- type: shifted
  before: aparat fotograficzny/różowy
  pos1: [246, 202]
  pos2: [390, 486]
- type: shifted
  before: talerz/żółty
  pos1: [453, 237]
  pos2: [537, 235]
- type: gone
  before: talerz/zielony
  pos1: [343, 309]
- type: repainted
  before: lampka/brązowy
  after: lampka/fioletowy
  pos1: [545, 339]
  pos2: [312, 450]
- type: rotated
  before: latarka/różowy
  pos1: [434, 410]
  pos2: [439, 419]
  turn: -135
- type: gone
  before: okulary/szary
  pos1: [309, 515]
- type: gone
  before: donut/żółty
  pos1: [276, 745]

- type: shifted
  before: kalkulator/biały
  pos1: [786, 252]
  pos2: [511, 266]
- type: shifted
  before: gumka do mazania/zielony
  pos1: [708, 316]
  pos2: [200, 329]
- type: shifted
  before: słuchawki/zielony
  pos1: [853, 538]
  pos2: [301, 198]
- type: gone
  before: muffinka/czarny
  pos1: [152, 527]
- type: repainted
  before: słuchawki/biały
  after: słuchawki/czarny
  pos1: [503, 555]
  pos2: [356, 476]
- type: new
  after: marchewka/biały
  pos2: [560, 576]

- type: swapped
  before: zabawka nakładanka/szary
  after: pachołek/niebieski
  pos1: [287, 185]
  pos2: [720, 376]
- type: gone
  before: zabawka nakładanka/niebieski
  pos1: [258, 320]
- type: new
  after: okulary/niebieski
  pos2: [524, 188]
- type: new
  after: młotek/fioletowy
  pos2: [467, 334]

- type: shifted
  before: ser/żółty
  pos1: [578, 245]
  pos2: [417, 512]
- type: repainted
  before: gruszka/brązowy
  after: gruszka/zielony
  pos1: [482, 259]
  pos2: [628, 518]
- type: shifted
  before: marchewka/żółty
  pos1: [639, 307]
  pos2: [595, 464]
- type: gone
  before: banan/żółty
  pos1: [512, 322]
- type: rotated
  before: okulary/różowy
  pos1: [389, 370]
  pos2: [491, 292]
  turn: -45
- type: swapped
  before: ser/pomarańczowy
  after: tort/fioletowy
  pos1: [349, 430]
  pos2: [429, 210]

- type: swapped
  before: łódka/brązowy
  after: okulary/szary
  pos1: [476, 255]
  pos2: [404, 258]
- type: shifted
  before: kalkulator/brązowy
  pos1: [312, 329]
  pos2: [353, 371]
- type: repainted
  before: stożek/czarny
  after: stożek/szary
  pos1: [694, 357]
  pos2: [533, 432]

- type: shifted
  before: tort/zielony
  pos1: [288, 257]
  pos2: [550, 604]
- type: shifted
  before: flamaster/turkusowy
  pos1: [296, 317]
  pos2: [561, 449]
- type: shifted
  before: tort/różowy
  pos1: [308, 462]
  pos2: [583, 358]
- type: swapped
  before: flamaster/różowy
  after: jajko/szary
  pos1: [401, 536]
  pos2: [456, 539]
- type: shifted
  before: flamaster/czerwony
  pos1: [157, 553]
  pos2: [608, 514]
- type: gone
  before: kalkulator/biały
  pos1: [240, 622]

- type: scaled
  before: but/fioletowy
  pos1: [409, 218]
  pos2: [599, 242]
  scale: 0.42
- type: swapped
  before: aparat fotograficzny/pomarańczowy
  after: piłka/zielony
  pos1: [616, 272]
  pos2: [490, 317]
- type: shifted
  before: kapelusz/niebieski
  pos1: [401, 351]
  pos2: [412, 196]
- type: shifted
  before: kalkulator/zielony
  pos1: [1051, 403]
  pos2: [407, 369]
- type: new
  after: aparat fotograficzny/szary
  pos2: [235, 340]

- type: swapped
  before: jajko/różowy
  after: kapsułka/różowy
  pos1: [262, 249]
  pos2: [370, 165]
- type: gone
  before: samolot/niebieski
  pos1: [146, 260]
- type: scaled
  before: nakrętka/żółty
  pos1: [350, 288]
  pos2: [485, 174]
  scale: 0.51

══════════════════════════════

Task: I need every line from the material that contains the word "lampka".

Completed task:
  before: lampka/brązowy
  after: lampka/fioletowy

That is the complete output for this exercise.